WHAT YOU WILL DO:
Where the records below reach the line containing "camera: 65 degrees right, 0 degrees up", start transcribing, and end with the line containing "(521, 272) = (464, 652): pink", exactly and with nothing else added.

EXTRACTED MATERIAL:
************

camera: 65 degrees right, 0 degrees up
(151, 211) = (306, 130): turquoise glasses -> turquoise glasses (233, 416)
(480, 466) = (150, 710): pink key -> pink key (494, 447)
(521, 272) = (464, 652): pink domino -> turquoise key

************

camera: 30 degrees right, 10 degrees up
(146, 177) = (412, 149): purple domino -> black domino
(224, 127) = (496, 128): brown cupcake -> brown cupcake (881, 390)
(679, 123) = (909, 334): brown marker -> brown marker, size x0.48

************

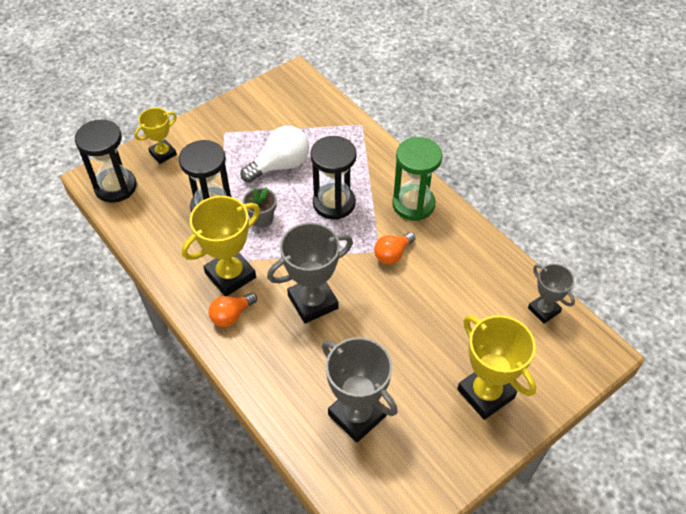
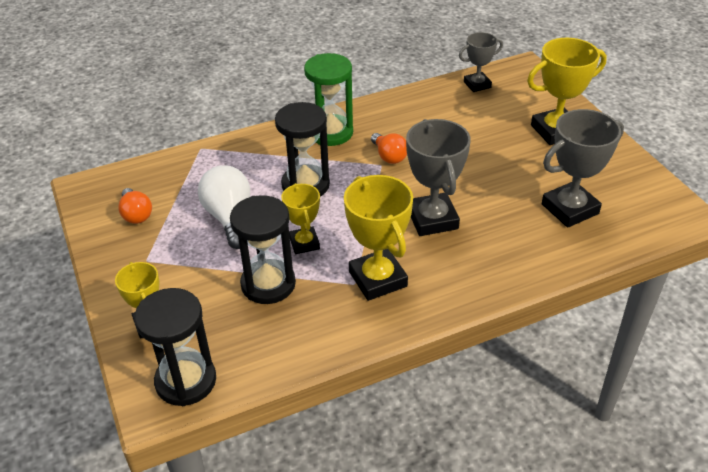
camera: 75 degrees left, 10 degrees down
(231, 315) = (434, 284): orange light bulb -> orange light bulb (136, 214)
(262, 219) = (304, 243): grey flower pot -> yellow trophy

************

RESPONSE:
camera: 65 degrees right, 0 degrees up
(151, 211) = (306, 130): turquoise glasses -> turquoise glasses (233, 416)
(480, 466) = (150, 710): pink key -> pink key (494, 447)
(521, 272) = (464, 652): pink domino -> turquoise key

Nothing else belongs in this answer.